> TASK BRIEF
All lines from the one that contains "R1: 2k (3V3, SIG3) -> none" through the close of the entries below are to be repeated exactly, without any pictures.

> Revision tracking records
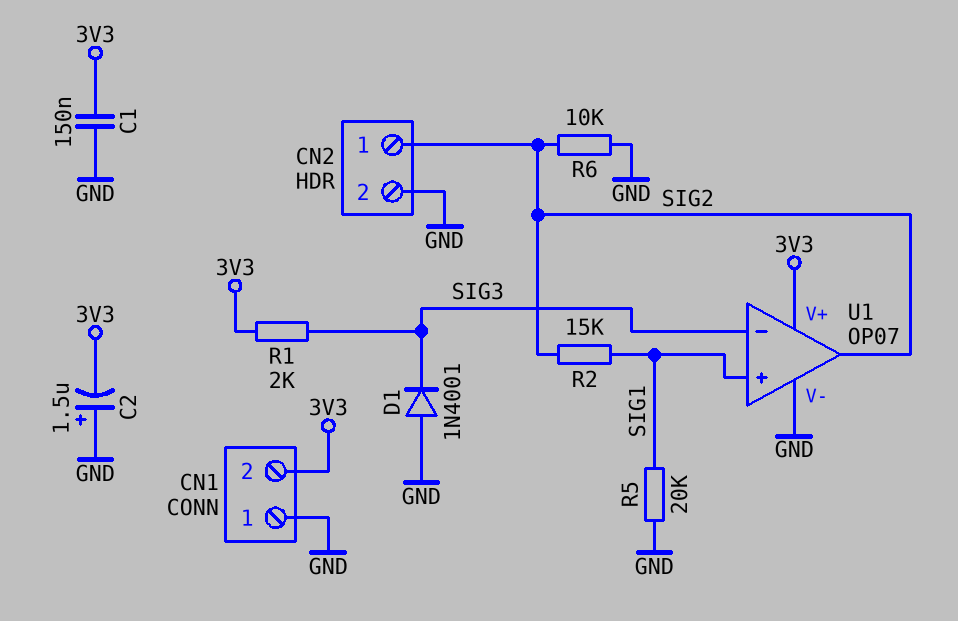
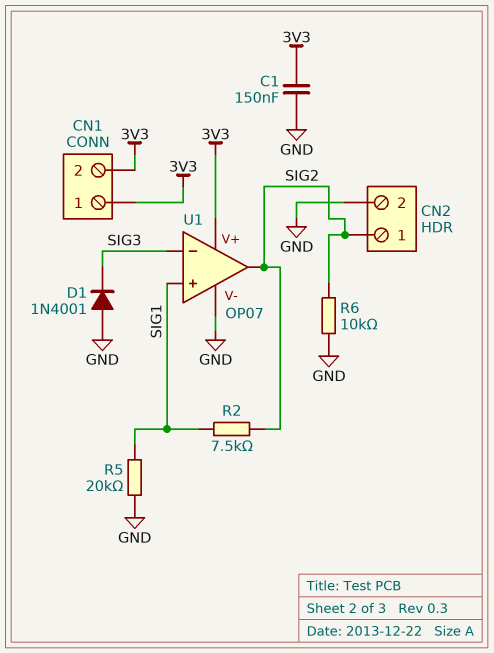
C2: 1.5uF (plus GND, minus 3V3) -> none
CN1 pin 1: GND -> 3V3
R1: 2k (3V3, SIG3) -> none
R2: 15k (SIG1, SIG2) -> 7.5k (SIG1, SIG2)

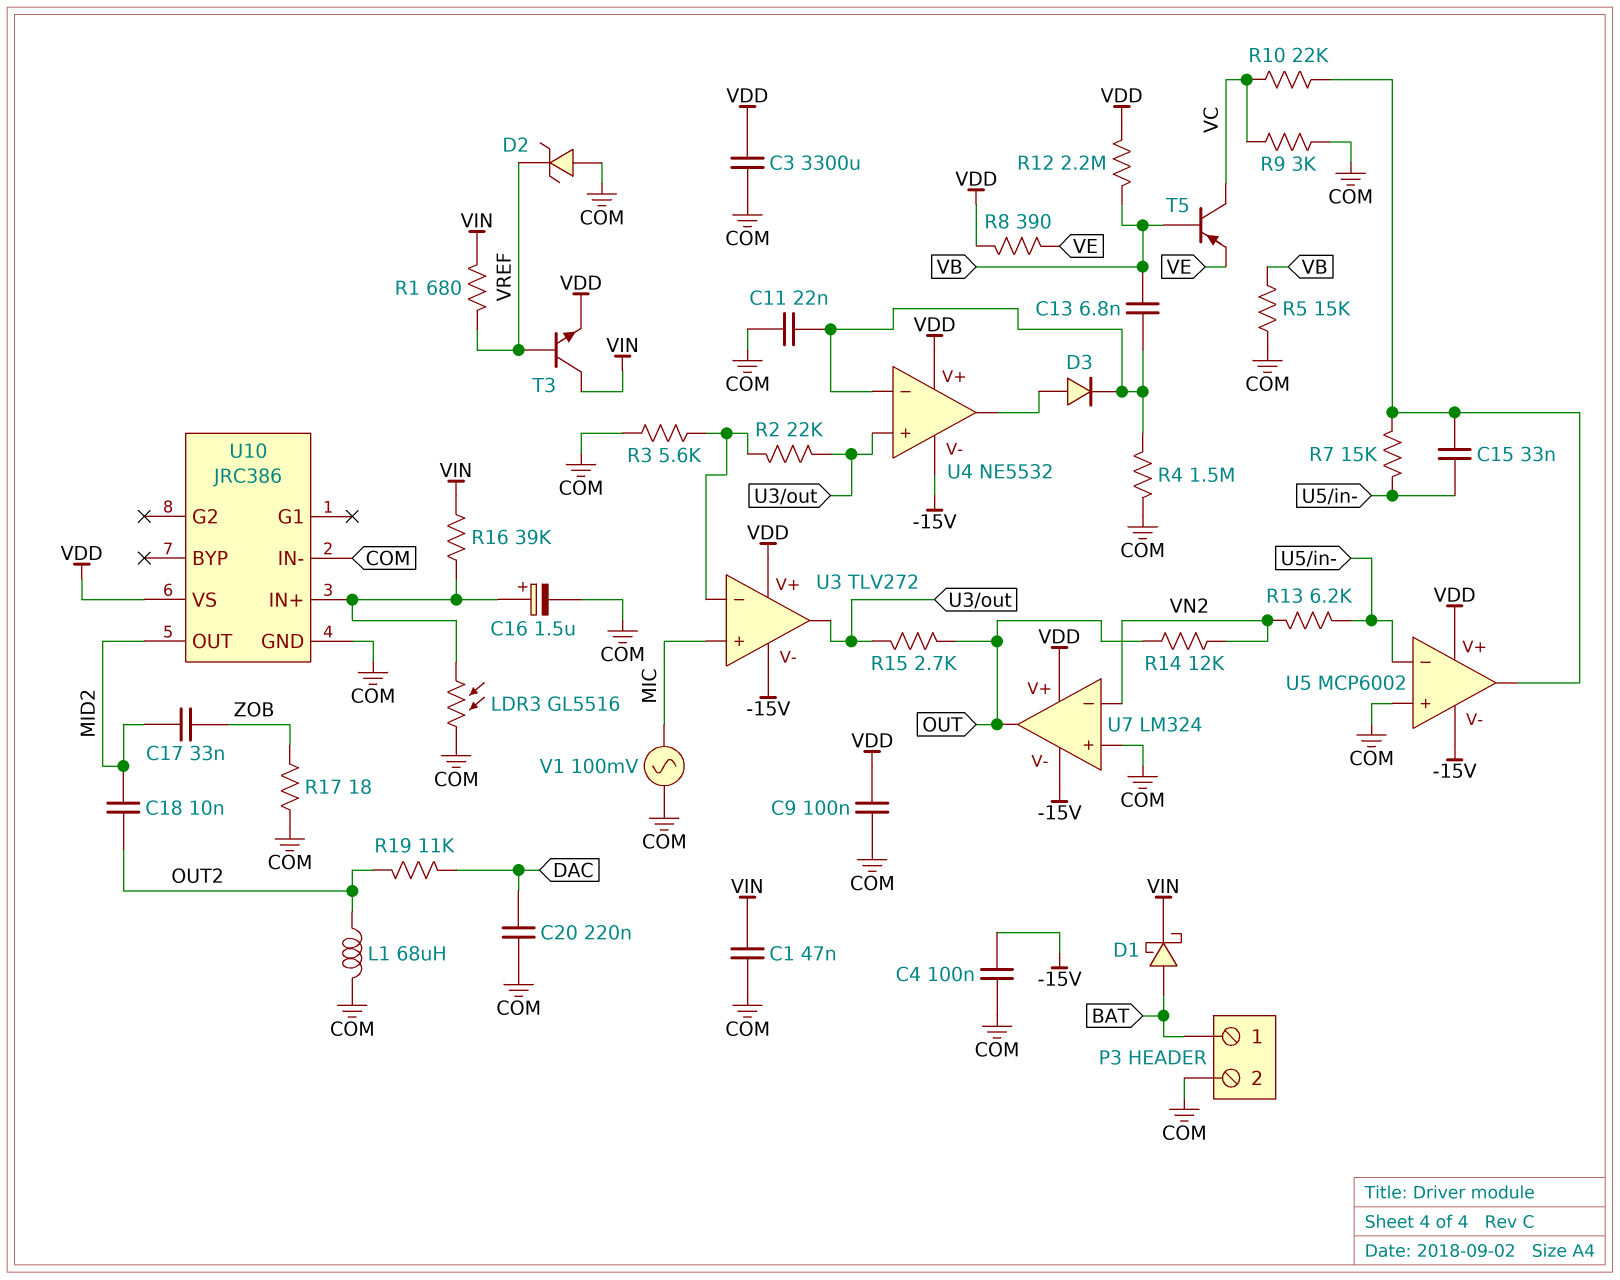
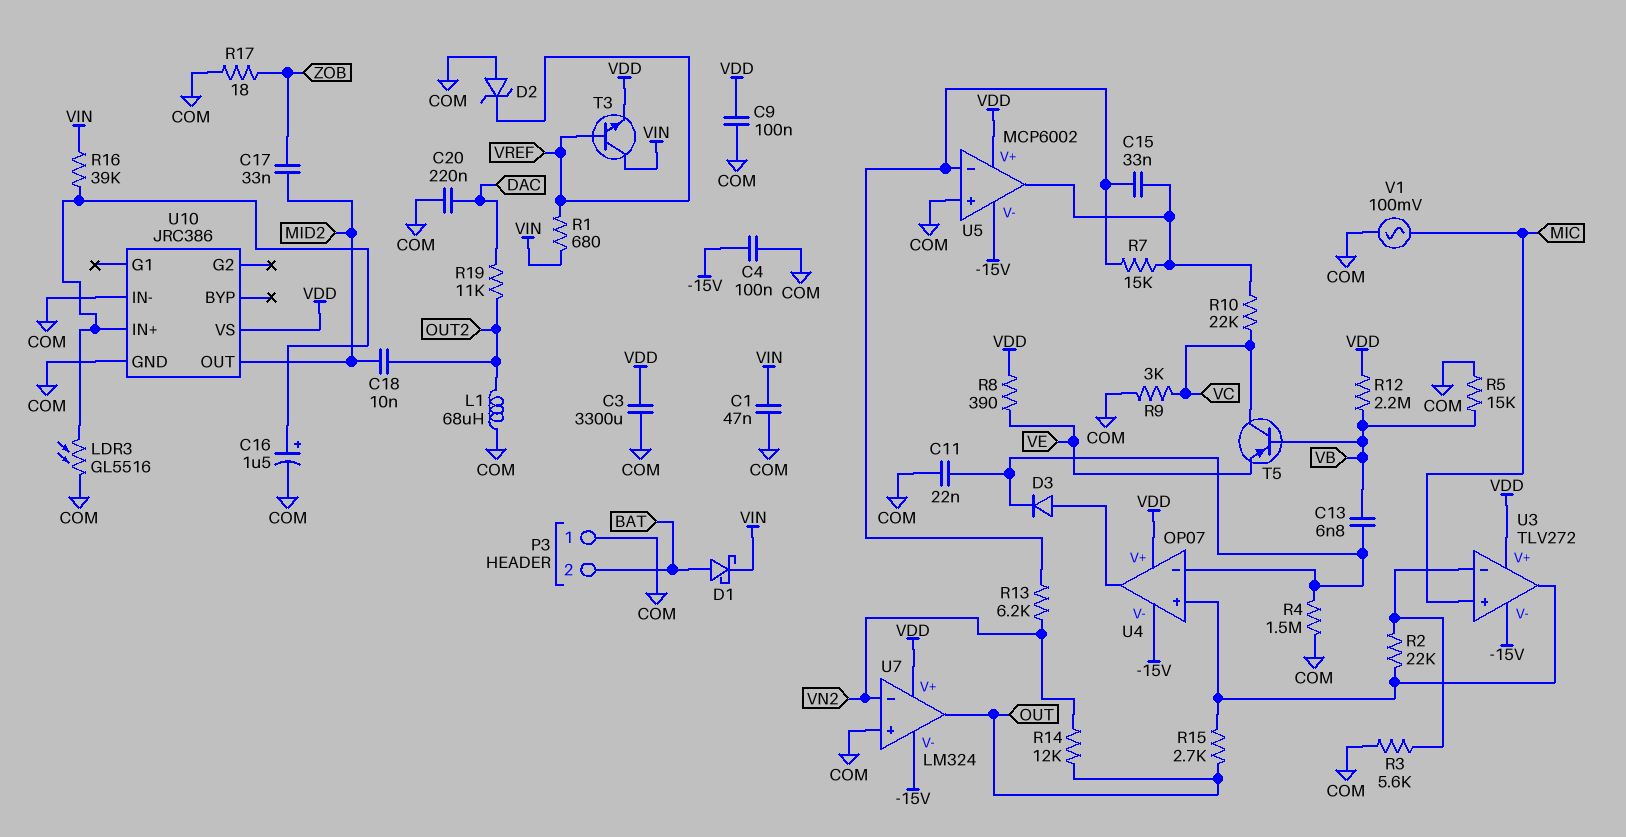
P3 pin 1: BAT -> COM
P3 pin 2: COM -> BAT
U4: NE5532 -> OP07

> RESPONSE BOX
R1: 2k (3V3, SIG3) -> none
R2: 15k (SIG1, SIG2) -> 7.5k (SIG1, SIG2)

P3 pin 1: BAT -> COM
P3 pin 2: COM -> BAT
U4: NE5532 -> OP07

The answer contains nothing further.